WORK TASK => Find the line containing "RTC2 pin SQW: D5 -> D4". Retype it and every later line of the records exactly, leaving out pictures.

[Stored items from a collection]
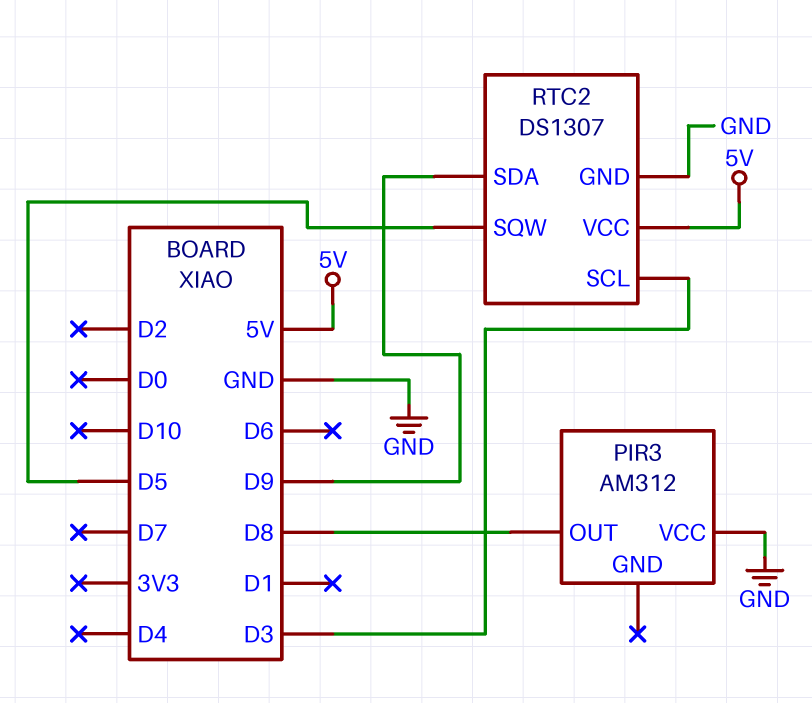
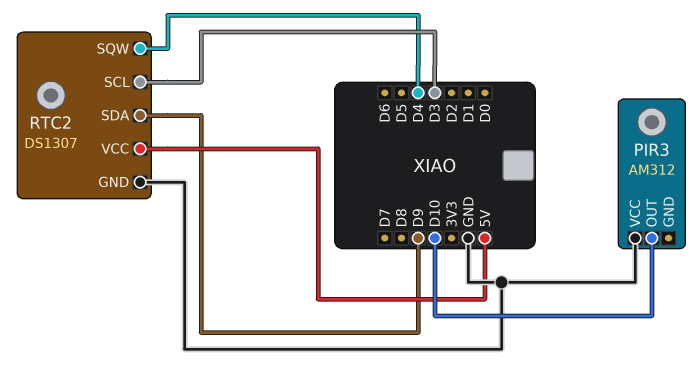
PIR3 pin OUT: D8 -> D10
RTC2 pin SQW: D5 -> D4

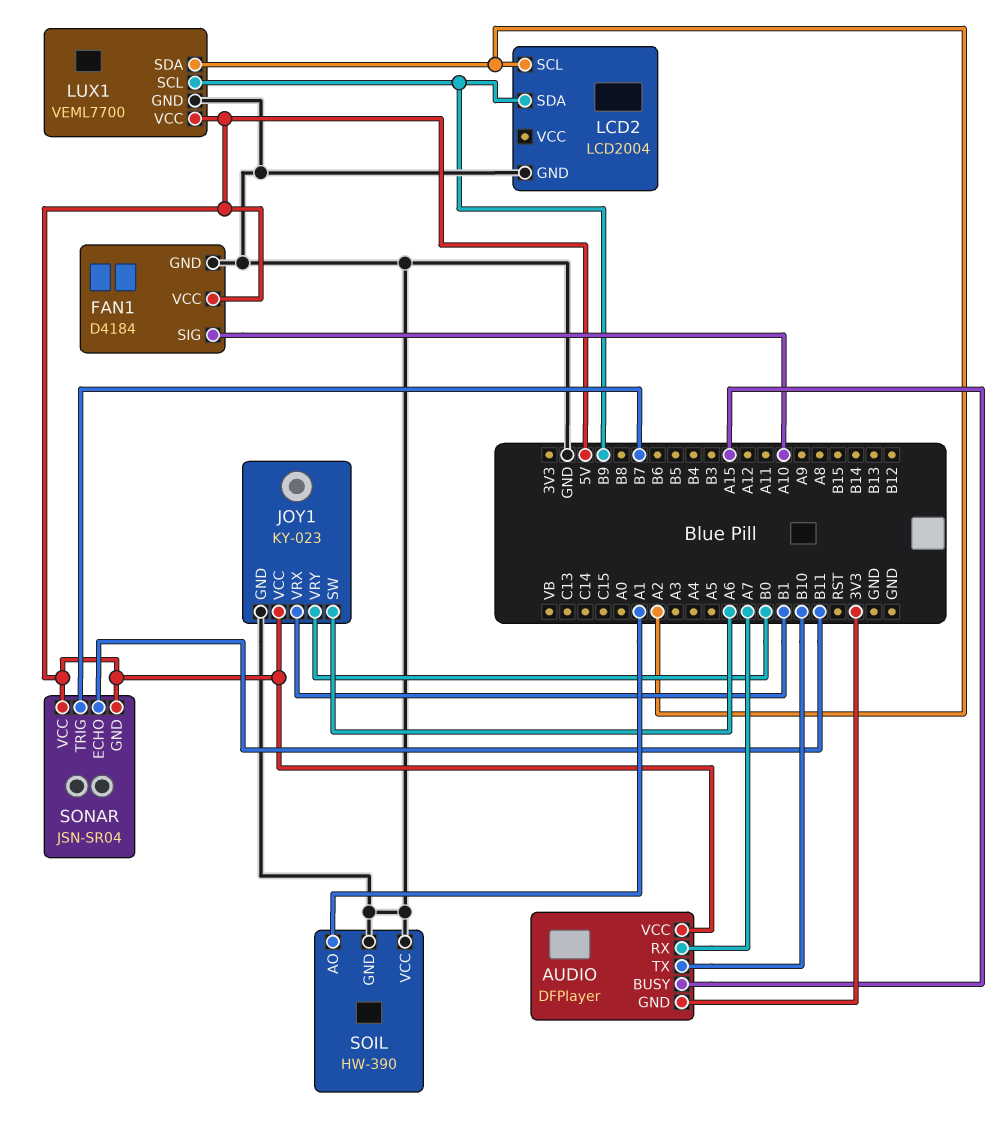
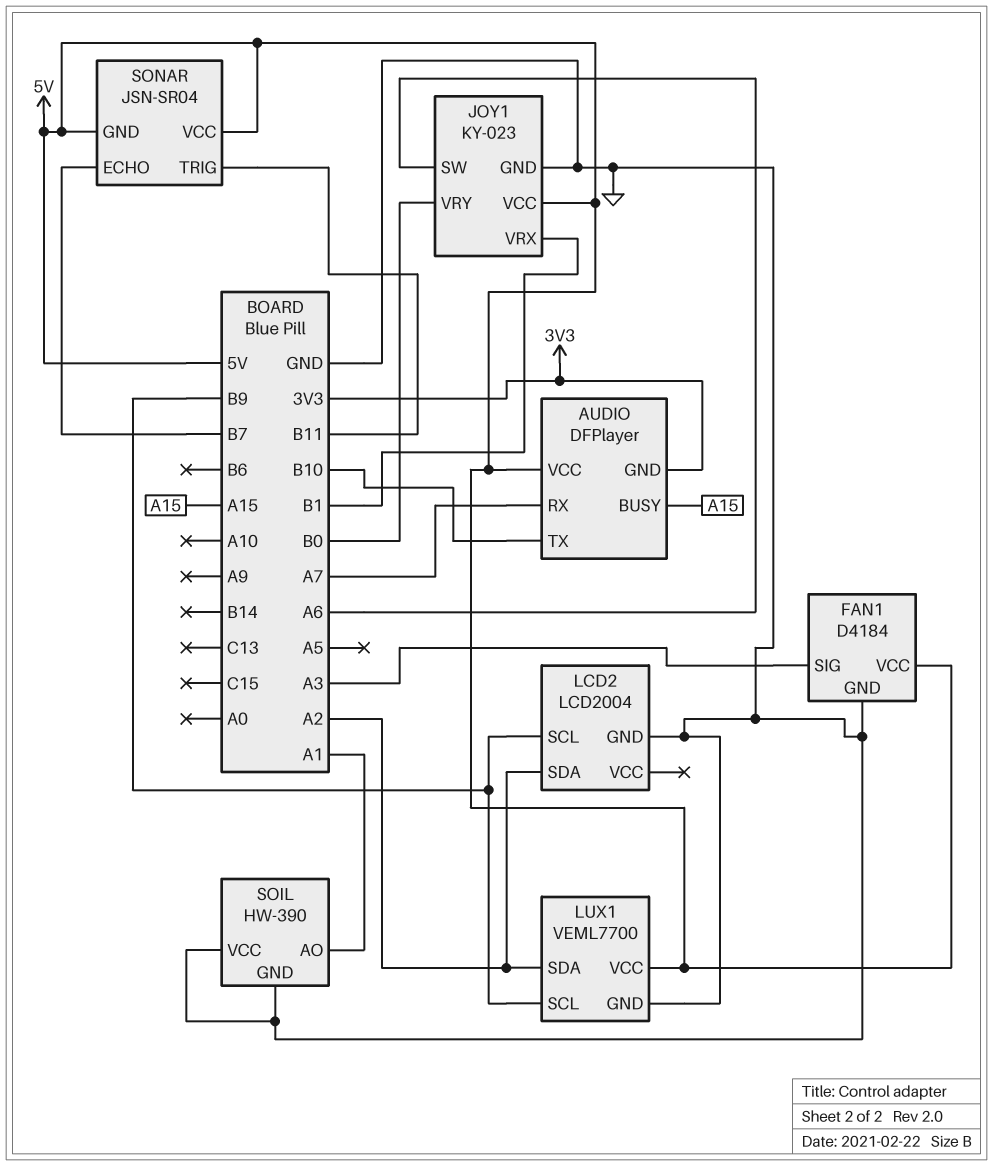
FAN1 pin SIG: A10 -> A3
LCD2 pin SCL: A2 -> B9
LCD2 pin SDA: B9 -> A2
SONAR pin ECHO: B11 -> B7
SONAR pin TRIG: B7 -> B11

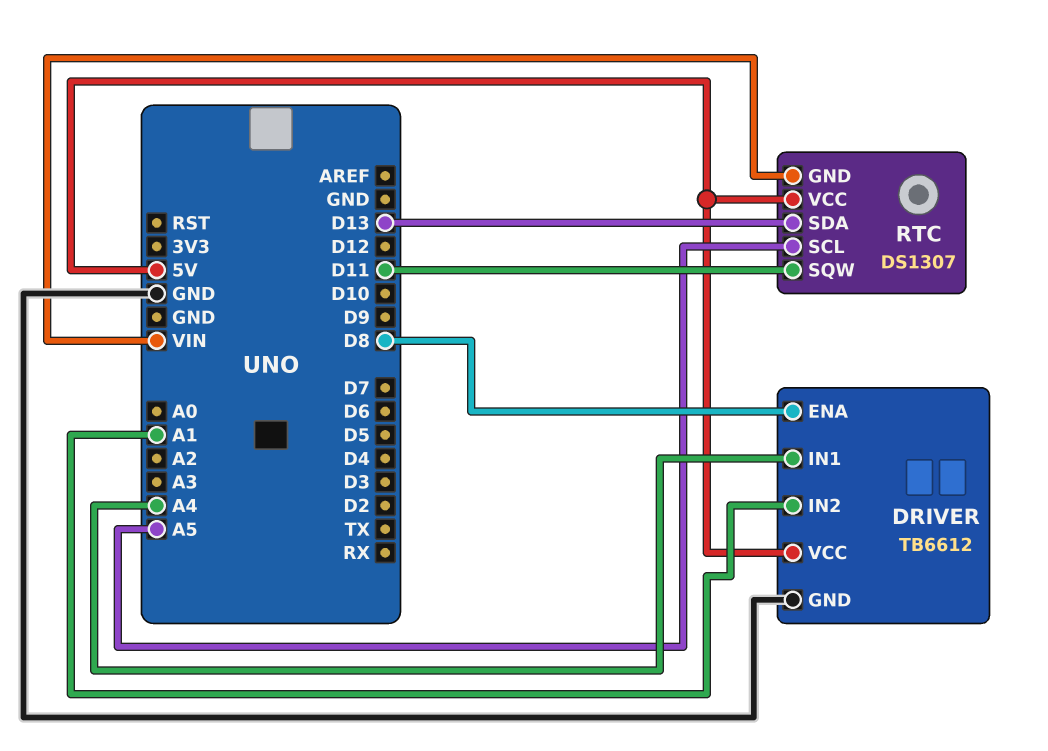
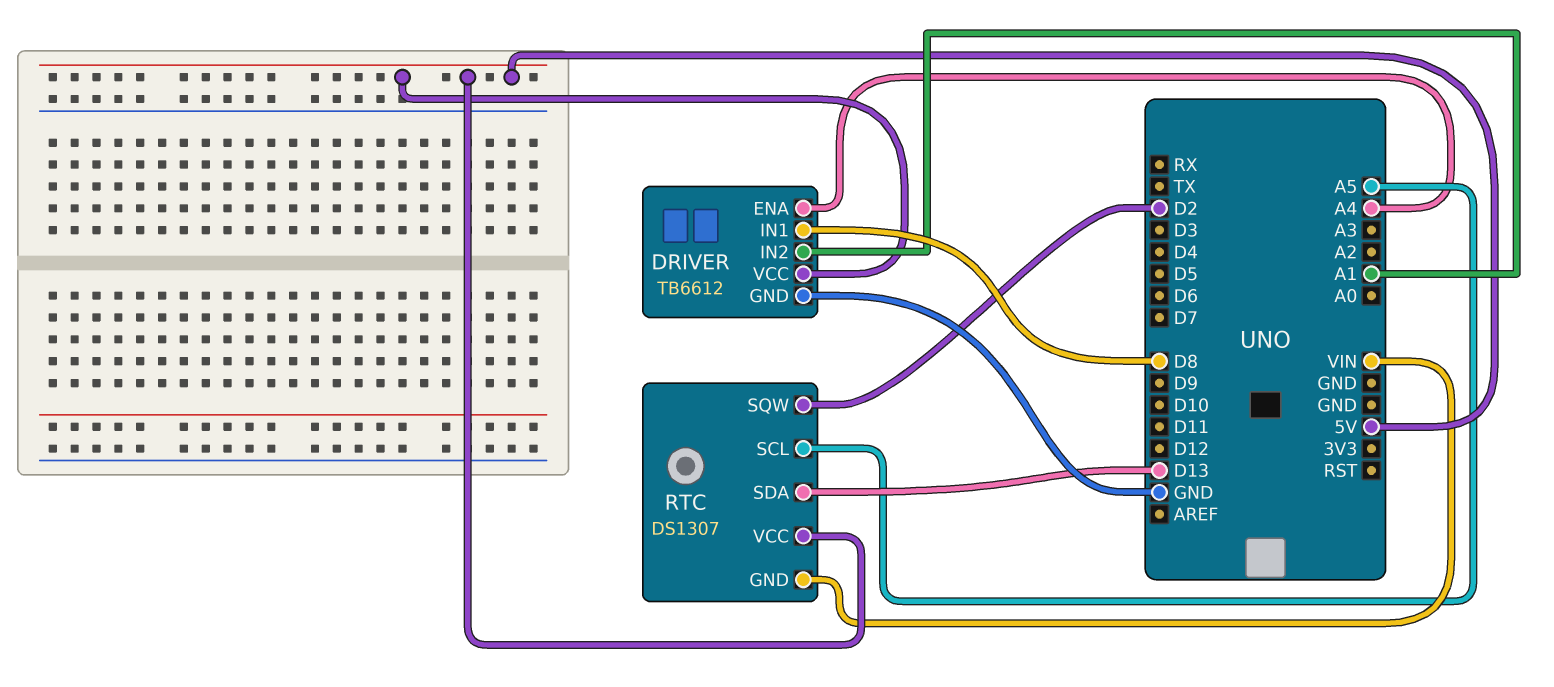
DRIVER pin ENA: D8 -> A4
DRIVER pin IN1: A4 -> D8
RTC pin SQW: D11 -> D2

TASK RESPONSE =>
RTC2 pin SQW: D5 -> D4

FAN1 pin SIG: A10 -> A3
LCD2 pin SCL: A2 -> B9
LCD2 pin SDA: B9 -> A2
SONAR pin ECHO: B11 -> B7
SONAR pin TRIG: B7 -> B11

DRIVER pin ENA: D8 -> A4
DRIVER pin IN1: A4 -> D8
RTC pin SQW: D11 -> D2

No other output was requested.